TASK OBJECTIVE –
Reproduce the following listing verbatim, line for line.

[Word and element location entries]
§
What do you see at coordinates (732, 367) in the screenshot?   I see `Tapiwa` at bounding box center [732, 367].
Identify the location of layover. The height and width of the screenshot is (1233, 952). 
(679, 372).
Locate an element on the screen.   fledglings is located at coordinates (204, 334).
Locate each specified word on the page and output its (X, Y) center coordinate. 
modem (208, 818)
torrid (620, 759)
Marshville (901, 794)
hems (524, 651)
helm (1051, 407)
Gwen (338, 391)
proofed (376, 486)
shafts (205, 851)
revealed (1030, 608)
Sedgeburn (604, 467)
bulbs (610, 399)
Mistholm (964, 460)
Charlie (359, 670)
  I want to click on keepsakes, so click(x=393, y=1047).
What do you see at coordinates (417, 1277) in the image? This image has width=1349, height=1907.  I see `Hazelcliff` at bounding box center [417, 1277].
§
WRITTEN SOLUTION –
What do you see at coordinates (732, 367) in the screenshot?   I see `Tapiwa` at bounding box center [732, 367].
Identify the location of layover. The height and width of the screenshot is (1233, 952). 
(679, 372).
Locate an element on the screen.   fledglings is located at coordinates (204, 334).
Locate each specified word on the page and output its (X, Y) center coordinate. 
modem (208, 818)
torrid (620, 759)
Marshville (901, 794)
hems (524, 651)
helm (1051, 407)
Gwen (338, 391)
proofed (376, 486)
shafts (205, 851)
revealed (1030, 608)
Sedgeburn (604, 467)
bulbs (610, 399)
Mistholm (964, 460)
Charlie (359, 670)
  I want to click on keepsakes, so click(x=393, y=1047).
What do you see at coordinates (417, 1277) in the image? This image has width=1349, height=1907.  I see `Hazelcliff` at bounding box center [417, 1277].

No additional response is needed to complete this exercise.